• What you will do
Quote the lines of the data below verbatim, beginning at the line that contains "pink plate B3" and ending at the last line, both included, and excluding pictures.

Image sets with object changes:
[Start of section]

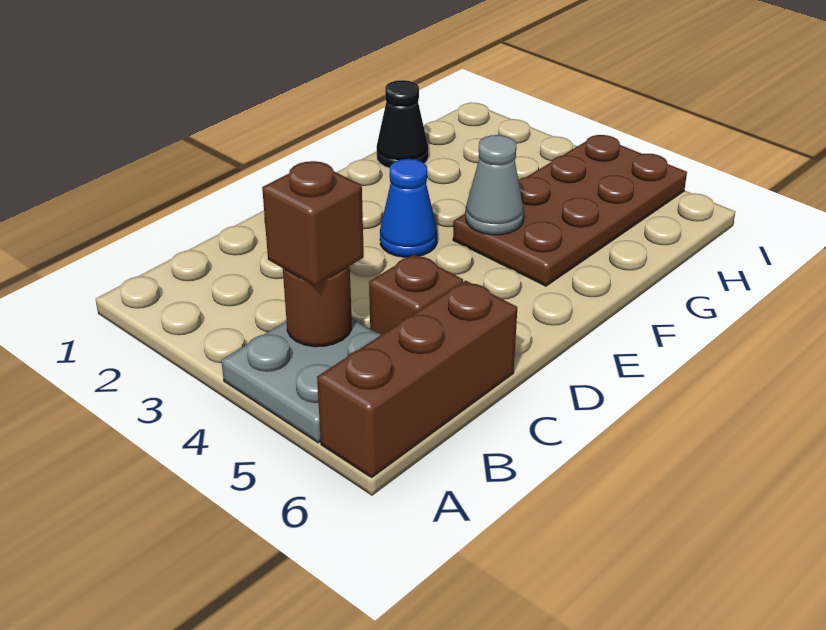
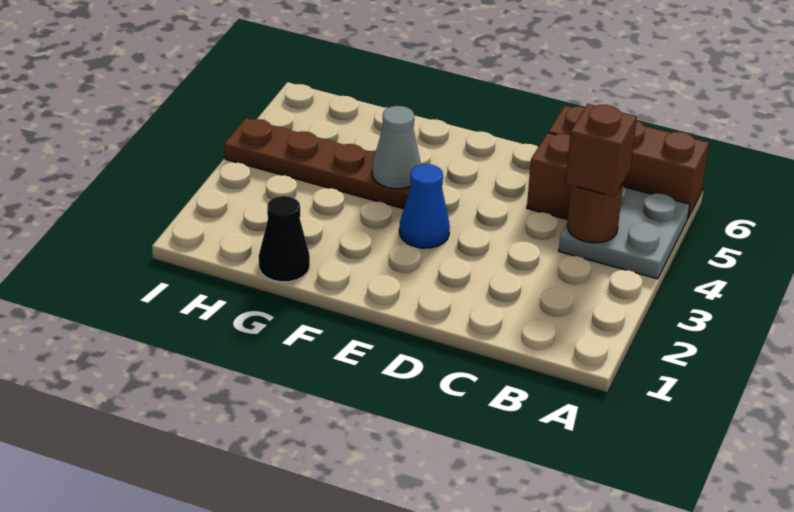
brown plate F4:I5 level 1 -> brown plate F4:I4 level 1

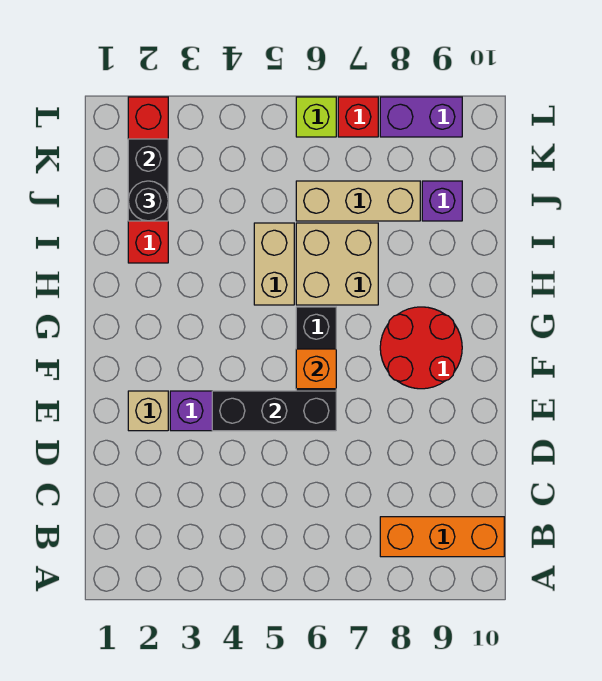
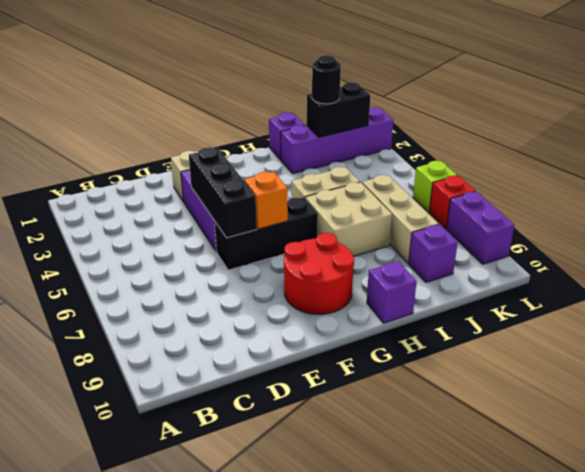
orange brick B8:B10 level 1 -> none
none -> purple brick H10 level 1
none -> purple brick I1 level 1
red brick I2:L2 level 1 -> purple brick I2:L2 level 1

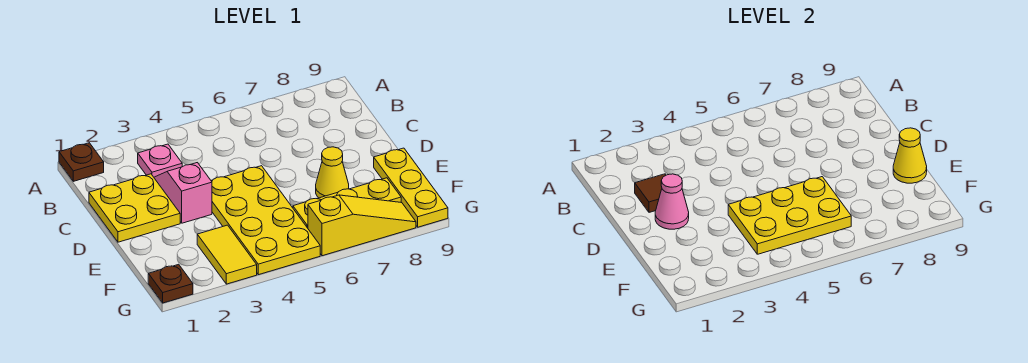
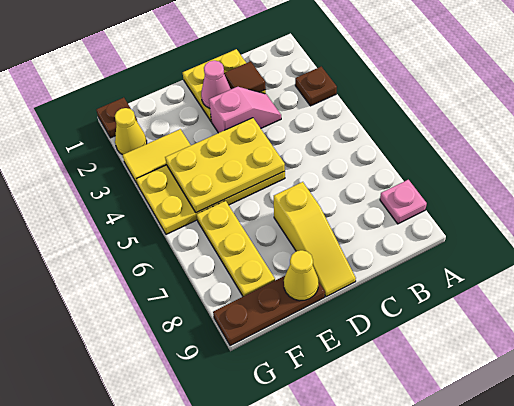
brown plate A1 level 1 -> brown plate A3 level 1
pink plate B3 level 1 -> pink plate A8 level 1
yellow plate E4:F6 level 2 -> yellow plate D4:F5 level 2
yellow cone E7 level 1 -> yellow cone G2 level 1
yellow plate E9:G9 level 1 -> brown plate E9:G9 level 1
yellow slope G6:G8 level 1 top 6 -> yellow slope D7:D9 level 1 top 7

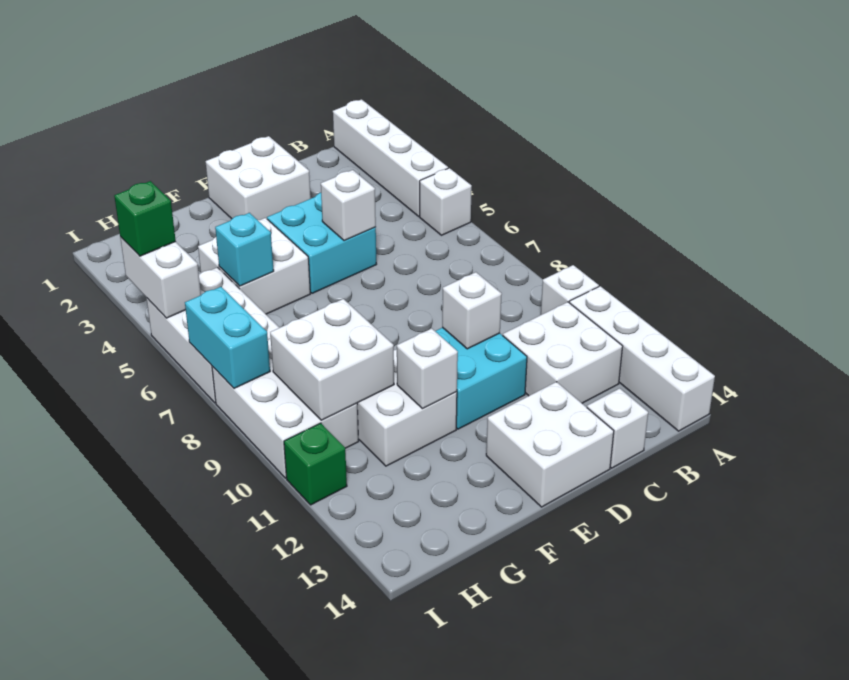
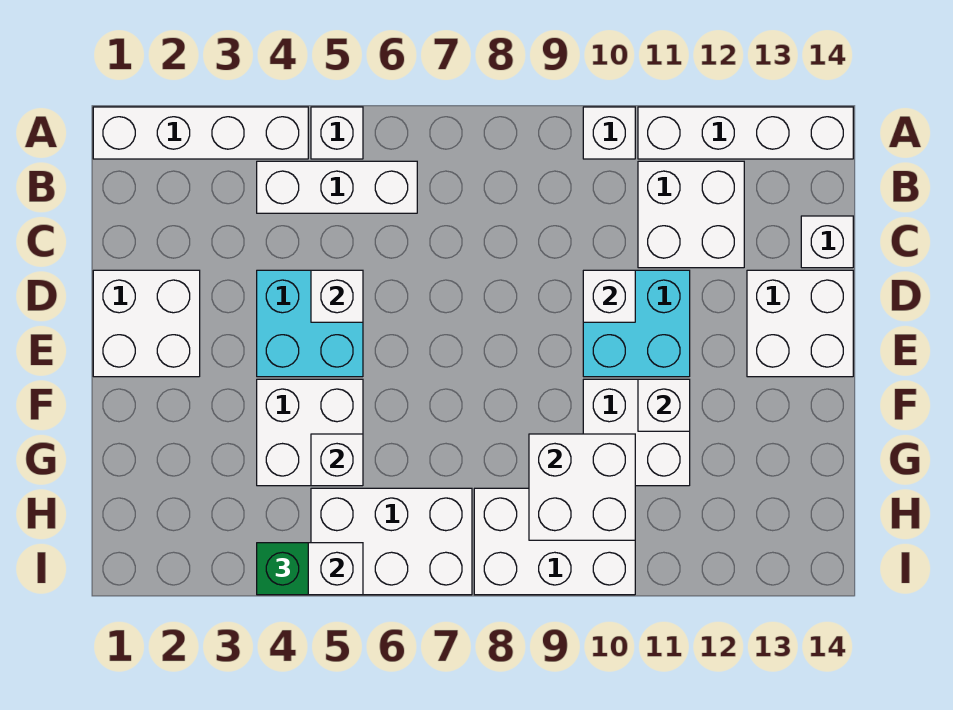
none -> white brick B4:B6 level 1
cyan brick G5 level 2 -> white brick G5 level 2
cyan brick I7:I8 level 2 -> none
green brick I11 level 1 -> none

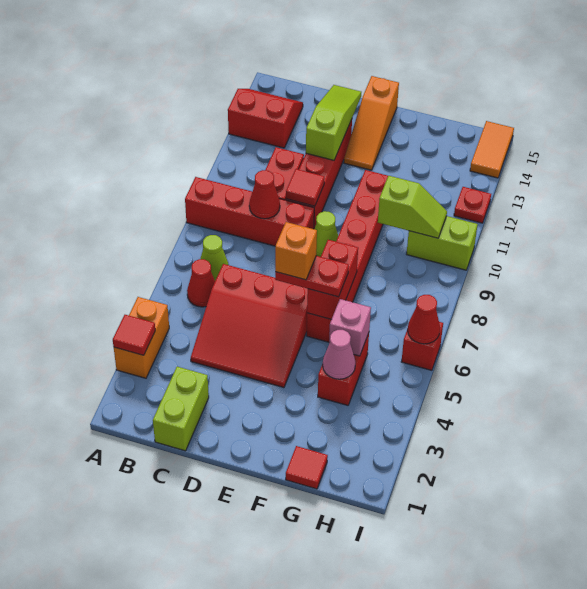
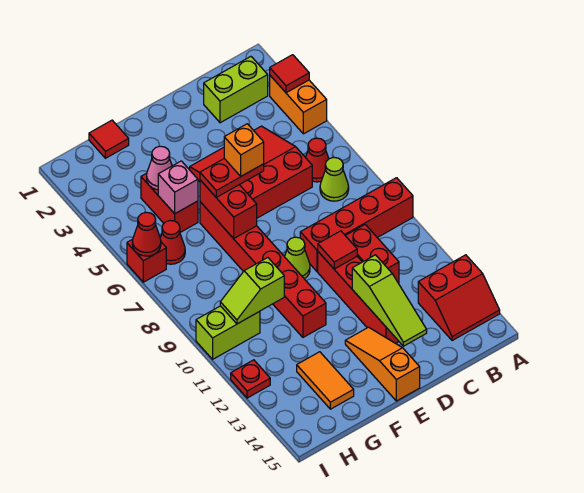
lime brick C1:C2 level 1 -> lime brick B2:C2 level 1
red cone C9 level 2 -> red cone H6 level 1
orange tile I14:I15 level 1 -> orange tile G13:G14 level 1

[End of section]

• Your solution
pink plate B3 level 1 -> pink plate A8 level 1
yellow plate E4:F6 level 2 -> yellow plate D4:F5 level 2
yellow cone E7 level 1 -> yellow cone G2 level 1
yellow plate E9:G9 level 1 -> brown plate E9:G9 level 1
yellow slope G6:G8 level 1 top 6 -> yellow slope D7:D9 level 1 top 7

none -> white brick B4:B6 level 1
cyan brick G5 level 2 -> white brick G5 level 2
cyan brick I7:I8 level 2 -> none
green brick I11 level 1 -> none

lime brick C1:C2 level 1 -> lime brick B2:C2 level 1
red cone C9 level 2 -> red cone H6 level 1
orange tile I14:I15 level 1 -> orange tile G13:G14 level 1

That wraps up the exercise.